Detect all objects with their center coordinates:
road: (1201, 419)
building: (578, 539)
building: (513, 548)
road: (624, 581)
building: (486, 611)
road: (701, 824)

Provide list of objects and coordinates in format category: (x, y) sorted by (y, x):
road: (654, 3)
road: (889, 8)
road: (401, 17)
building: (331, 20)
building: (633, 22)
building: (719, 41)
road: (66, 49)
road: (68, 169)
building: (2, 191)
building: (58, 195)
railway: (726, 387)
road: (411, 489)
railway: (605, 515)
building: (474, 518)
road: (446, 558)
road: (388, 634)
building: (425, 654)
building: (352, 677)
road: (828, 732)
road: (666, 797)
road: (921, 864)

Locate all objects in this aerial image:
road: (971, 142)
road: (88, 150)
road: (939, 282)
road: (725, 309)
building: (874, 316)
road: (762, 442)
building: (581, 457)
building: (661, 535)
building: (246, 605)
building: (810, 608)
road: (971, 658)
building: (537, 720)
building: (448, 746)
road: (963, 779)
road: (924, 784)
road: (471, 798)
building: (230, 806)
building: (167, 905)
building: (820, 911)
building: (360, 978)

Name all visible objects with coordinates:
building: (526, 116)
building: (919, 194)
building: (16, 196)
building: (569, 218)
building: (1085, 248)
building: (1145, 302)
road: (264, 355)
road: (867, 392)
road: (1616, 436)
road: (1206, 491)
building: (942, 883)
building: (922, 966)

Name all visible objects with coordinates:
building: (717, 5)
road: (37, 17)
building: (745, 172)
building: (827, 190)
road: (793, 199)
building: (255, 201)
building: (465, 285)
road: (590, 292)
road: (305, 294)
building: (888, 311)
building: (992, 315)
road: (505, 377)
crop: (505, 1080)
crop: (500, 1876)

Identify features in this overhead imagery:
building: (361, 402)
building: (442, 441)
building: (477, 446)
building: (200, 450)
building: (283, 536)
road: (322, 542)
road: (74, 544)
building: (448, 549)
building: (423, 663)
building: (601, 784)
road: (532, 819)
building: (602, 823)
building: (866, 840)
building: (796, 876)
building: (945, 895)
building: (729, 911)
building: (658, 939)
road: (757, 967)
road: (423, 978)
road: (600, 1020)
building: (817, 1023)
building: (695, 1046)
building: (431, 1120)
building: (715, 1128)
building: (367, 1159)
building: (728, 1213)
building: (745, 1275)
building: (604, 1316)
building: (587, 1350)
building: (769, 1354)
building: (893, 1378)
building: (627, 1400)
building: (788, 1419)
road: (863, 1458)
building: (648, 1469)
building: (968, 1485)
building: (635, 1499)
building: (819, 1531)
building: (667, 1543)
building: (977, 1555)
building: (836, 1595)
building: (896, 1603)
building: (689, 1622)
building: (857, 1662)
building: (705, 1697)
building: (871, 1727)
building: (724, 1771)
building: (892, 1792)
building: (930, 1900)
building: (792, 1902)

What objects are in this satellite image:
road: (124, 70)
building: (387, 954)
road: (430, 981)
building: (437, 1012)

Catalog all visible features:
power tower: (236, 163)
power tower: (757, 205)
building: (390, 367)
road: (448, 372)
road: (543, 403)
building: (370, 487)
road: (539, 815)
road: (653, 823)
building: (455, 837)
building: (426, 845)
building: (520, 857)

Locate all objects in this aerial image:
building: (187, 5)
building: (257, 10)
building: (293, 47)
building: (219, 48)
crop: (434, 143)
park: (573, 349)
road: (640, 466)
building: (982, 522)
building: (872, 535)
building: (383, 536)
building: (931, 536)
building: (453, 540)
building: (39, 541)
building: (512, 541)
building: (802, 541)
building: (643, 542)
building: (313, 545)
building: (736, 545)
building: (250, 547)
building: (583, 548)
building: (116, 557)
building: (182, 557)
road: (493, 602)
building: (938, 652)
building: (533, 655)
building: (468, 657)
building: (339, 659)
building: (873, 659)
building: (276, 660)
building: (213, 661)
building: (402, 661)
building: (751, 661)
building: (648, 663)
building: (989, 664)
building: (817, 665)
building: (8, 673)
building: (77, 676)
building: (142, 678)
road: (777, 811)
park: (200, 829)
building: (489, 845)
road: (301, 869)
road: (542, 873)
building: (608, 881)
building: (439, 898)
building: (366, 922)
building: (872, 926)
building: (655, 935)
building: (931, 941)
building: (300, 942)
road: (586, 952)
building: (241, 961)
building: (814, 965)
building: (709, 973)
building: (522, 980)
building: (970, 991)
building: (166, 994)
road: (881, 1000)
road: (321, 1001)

■ **Task statement**
Could you repeat the listing above, exactly as it is shown?

■ **Result**
Detect all objects with their center coordinates:
road: (1201, 419)
building: (578, 539)
building: (513, 548)
road: (624, 581)
building: (486, 611)
road: (701, 824)

Provide list of objects and coordinates in format category: (x, y) sorted by (y, x):
road: (654, 3)
road: (889, 8)
road: (401, 17)
building: (331, 20)
building: (633, 22)
building: (719, 41)
road: (66, 49)
road: (68, 169)
building: (2, 191)
building: (58, 195)
railway: (726, 387)
road: (411, 489)
railway: (605, 515)
building: (474, 518)
road: (446, 558)
road: (388, 634)
building: (425, 654)
building: (352, 677)
road: (828, 732)
road: (666, 797)
road: (921, 864)

Locate all objects in this aerial image:
road: (971, 142)
road: (88, 150)
road: (939, 282)
road: (725, 309)
building: (874, 316)
road: (762, 442)
building: (581, 457)
building: (661, 535)
building: (246, 605)
building: (810, 608)
road: (971, 658)
building: (537, 720)
building: (448, 746)
road: (963, 779)
road: (924, 784)
road: (471, 798)
building: (230, 806)
building: (167, 905)
building: (820, 911)
building: (360, 978)

Name all visible objects with coordinates:
building: (526, 116)
building: (919, 194)
building: (16, 196)
building: (569, 218)
building: (1085, 248)
building: (1145, 302)
road: (264, 355)
road: (867, 392)
road: (1616, 436)
road: (1206, 491)
building: (942, 883)
building: (922, 966)

Name all visible objects with coordinates:
building: (717, 5)
road: (37, 17)
building: (745, 172)
building: (827, 190)
road: (793, 199)
building: (255, 201)
building: (465, 285)
road: (590, 292)
road: (305, 294)
building: (888, 311)
building: (992, 315)
road: (505, 377)
crop: (505, 1080)
crop: (500, 1876)

Identify features in this overhead imagery:
building: (361, 402)
building: (442, 441)
building: (477, 446)
building: (200, 450)
building: (283, 536)
road: (322, 542)
road: (74, 544)
building: (448, 549)
building: (423, 663)
building: (601, 784)
road: (532, 819)
building: (602, 823)
building: (866, 840)
building: (796, 876)
building: (945, 895)
building: (729, 911)
building: (658, 939)
road: (757, 967)
road: (423, 978)
road: (600, 1020)
building: (817, 1023)
building: (695, 1046)
building: (431, 1120)
building: (715, 1128)
building: (367, 1159)
building: (728, 1213)
building: (745, 1275)
building: (604, 1316)
building: (587, 1350)
building: (769, 1354)
building: (893, 1378)
building: (627, 1400)
building: (788, 1419)
road: (863, 1458)
building: (648, 1469)
building: (968, 1485)
building: (635, 1499)
building: (819, 1531)
building: (667, 1543)
building: (977, 1555)
building: (836, 1595)
building: (896, 1603)
building: (689, 1622)
building: (857, 1662)
building: (705, 1697)
building: (871, 1727)
building: (724, 1771)
building: (892, 1792)
building: (930, 1900)
building: (792, 1902)

What objects are in this satellite image:
road: (124, 70)
building: (387, 954)
road: (430, 981)
building: (437, 1012)

Catalog all visible features:
power tower: (236, 163)
power tower: (757, 205)
building: (390, 367)
road: (448, 372)
road: (543, 403)
building: (370, 487)
road: (539, 815)
road: (653, 823)
building: (455, 837)
building: (426, 845)
building: (520, 857)

Locate all objects in this aerial image:
building: (187, 5)
building: (257, 10)
building: (293, 47)
building: (219, 48)
crop: (434, 143)
park: (573, 349)
road: (640, 466)
building: (982, 522)
building: (872, 535)
building: (383, 536)
building: (931, 536)
building: (453, 540)
building: (39, 541)
building: (512, 541)
building: (802, 541)
building: (643, 542)
building: (313, 545)
building: (736, 545)
building: (250, 547)
building: (583, 548)
building: (116, 557)
building: (182, 557)
road: (493, 602)
building: (938, 652)
building: (533, 655)
building: (468, 657)
building: (339, 659)
building: (873, 659)
building: (276, 660)
building: (213, 661)
building: (402, 661)
building: (751, 661)
building: (648, 663)
building: (989, 664)
building: (817, 665)
building: (8, 673)
building: (77, 676)
building: (142, 678)
road: (777, 811)
park: (200, 829)
building: (489, 845)
road: (301, 869)
road: (542, 873)
building: (608, 881)
building: (439, 898)
building: (366, 922)
building: (872, 926)
building: (655, 935)
building: (931, 941)
building: (300, 942)
road: (586, 952)
building: (241, 961)
building: (814, 965)
building: (709, 973)
building: (522, 980)
building: (970, 991)
building: (166, 994)
road: (881, 1000)
road: (321, 1001)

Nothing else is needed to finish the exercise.